*** Input ***
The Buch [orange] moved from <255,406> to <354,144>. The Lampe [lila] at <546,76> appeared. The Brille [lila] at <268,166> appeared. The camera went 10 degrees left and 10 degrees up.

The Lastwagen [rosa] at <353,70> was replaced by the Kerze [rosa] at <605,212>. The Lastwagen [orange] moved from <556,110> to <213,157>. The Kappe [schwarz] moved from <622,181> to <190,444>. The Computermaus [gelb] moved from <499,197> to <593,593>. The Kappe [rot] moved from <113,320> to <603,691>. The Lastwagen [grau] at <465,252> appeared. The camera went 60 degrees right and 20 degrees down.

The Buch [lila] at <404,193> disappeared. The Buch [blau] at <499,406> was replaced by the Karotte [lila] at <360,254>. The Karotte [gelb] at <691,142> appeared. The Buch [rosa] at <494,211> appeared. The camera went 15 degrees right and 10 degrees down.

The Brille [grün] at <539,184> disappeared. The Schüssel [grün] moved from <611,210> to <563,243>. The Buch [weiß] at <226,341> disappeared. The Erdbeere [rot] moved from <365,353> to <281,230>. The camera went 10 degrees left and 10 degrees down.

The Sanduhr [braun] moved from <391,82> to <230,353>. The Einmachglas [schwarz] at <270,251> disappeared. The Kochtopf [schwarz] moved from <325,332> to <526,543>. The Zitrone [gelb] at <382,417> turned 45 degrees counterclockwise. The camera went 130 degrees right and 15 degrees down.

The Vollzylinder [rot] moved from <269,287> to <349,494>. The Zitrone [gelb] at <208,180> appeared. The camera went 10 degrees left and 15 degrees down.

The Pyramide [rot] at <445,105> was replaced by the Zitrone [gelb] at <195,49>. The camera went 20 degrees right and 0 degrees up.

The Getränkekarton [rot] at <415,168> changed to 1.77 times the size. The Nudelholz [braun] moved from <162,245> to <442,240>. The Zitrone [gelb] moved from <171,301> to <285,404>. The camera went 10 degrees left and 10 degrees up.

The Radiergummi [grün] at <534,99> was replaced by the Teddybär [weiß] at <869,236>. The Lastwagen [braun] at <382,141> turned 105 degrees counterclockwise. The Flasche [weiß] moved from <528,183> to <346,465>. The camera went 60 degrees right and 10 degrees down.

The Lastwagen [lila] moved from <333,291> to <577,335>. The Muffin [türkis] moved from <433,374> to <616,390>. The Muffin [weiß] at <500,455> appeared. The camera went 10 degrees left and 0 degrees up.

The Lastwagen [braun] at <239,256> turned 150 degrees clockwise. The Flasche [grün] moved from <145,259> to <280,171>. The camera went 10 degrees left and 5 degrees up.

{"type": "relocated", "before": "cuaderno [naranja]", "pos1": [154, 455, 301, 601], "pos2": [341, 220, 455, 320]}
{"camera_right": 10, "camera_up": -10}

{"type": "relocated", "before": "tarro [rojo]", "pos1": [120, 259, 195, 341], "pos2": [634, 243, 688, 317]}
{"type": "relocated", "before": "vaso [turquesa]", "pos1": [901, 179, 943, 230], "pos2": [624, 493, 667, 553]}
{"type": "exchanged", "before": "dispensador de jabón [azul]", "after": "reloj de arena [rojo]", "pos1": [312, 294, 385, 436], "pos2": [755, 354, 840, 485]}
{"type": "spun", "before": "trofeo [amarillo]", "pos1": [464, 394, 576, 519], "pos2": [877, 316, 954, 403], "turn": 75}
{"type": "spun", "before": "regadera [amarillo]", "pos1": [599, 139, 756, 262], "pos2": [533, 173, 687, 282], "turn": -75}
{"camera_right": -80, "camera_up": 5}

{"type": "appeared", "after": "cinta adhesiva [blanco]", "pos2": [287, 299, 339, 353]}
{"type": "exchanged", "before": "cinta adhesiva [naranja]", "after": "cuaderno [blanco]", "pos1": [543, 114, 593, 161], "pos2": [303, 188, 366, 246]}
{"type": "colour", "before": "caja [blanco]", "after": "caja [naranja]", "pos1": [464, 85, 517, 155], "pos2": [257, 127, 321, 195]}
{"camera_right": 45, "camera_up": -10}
*** End of Input ***
◆ Task objective ◆
Only the lines with "Brille" are needed; find them in the records and copy each one.

◆ Solved problem ◆
The Buch [orange] moved from <255,406> to <354,144>. The Lampe [lila] at <546,76> appeared. The Brille [lila] at <268,166> appeared. The camera went 10 degrees left and 10 degrees up.
The Brille [grün] at <539,184> disappeared. The Schüssel [grün] moved from <611,210> to <563,243>. The Buch [weiß] at <226,341> disappeared. The Erdbeere [rot] moved from <365,353> to <281,230>. The camera went 10 degrees left and 10 degrees down.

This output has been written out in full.